### Exercise brief
Please retype the line that contains "repainted,yellow gift,232 130,white" and all lines that follow it to the end of the entries below, exactly as they stand, with nothing added.

Scene difference descriptions:
──────────────────────────────
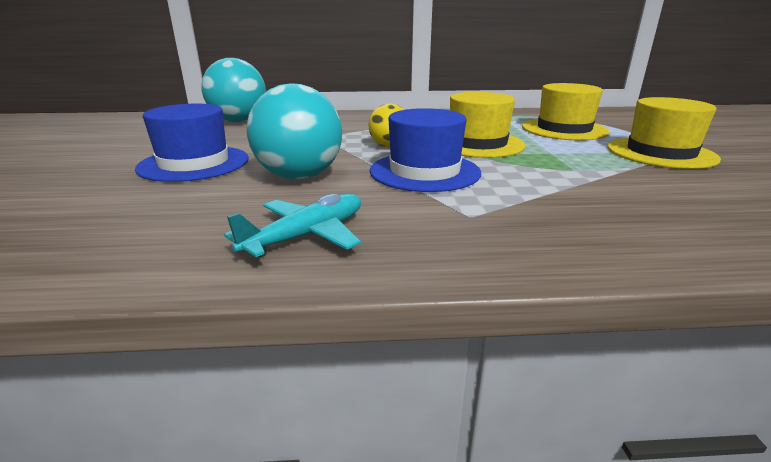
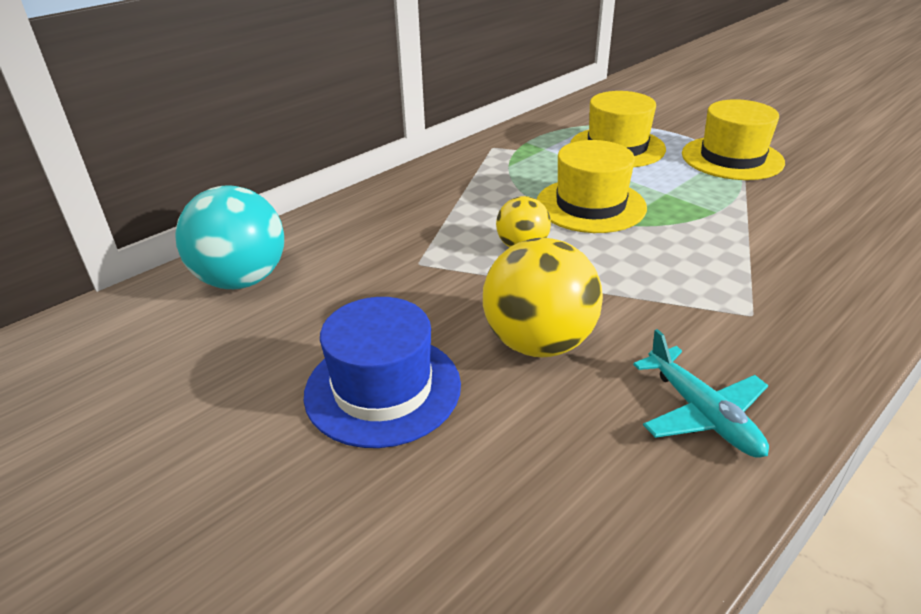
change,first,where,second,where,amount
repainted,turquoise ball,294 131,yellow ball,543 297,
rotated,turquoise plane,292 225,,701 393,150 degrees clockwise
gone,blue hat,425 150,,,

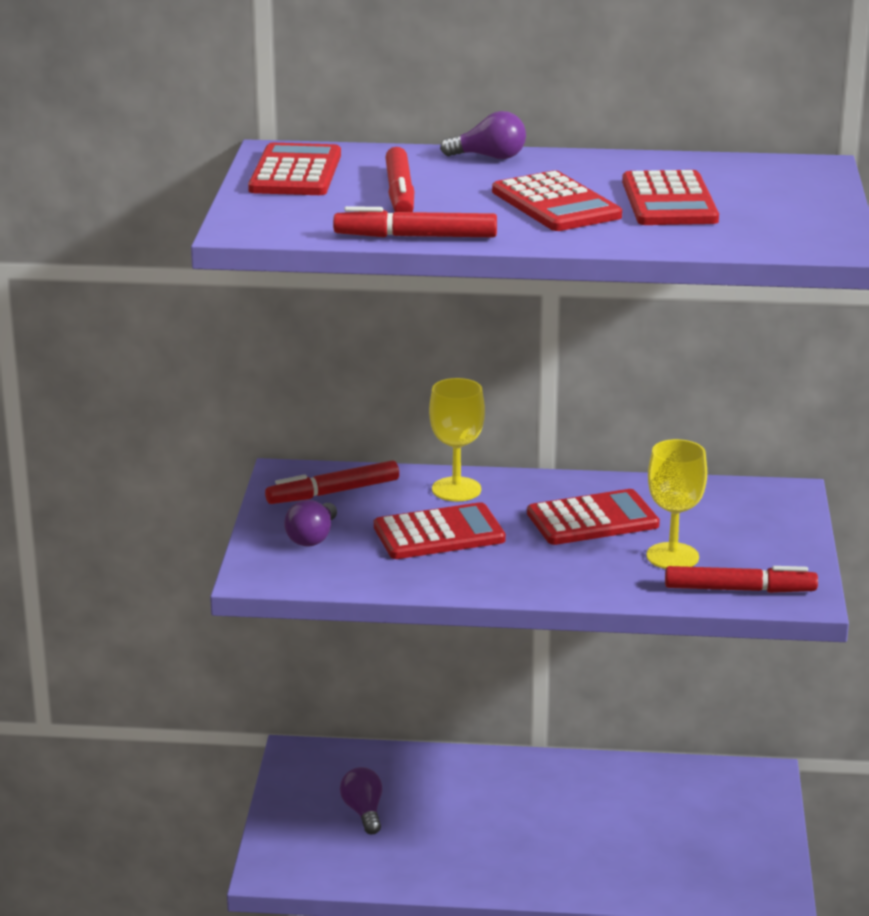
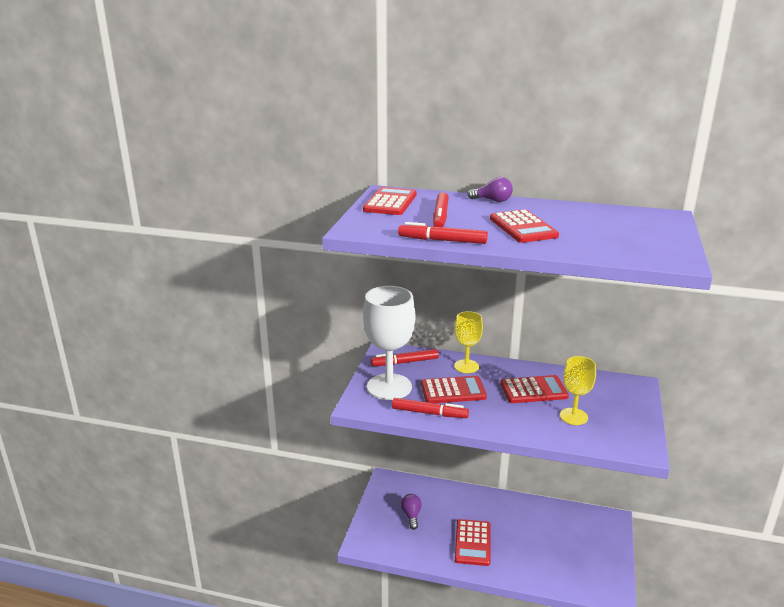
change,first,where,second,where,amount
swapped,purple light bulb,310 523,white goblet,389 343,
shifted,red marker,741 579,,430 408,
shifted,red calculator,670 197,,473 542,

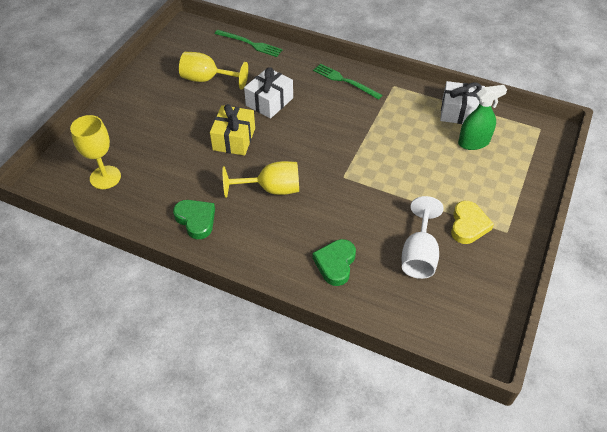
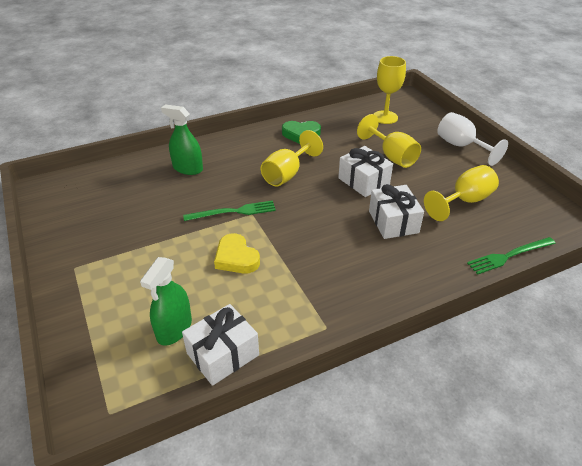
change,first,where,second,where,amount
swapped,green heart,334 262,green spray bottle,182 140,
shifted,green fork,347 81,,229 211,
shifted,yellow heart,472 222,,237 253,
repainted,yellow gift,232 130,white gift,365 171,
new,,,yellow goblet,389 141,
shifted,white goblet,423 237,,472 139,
──────────────────────────────
### Your solution
repainted,yellow gift,232 130,white gift,365 171,
new,,,yellow goblet,389 141,
shifted,white goblet,423 237,,472 139,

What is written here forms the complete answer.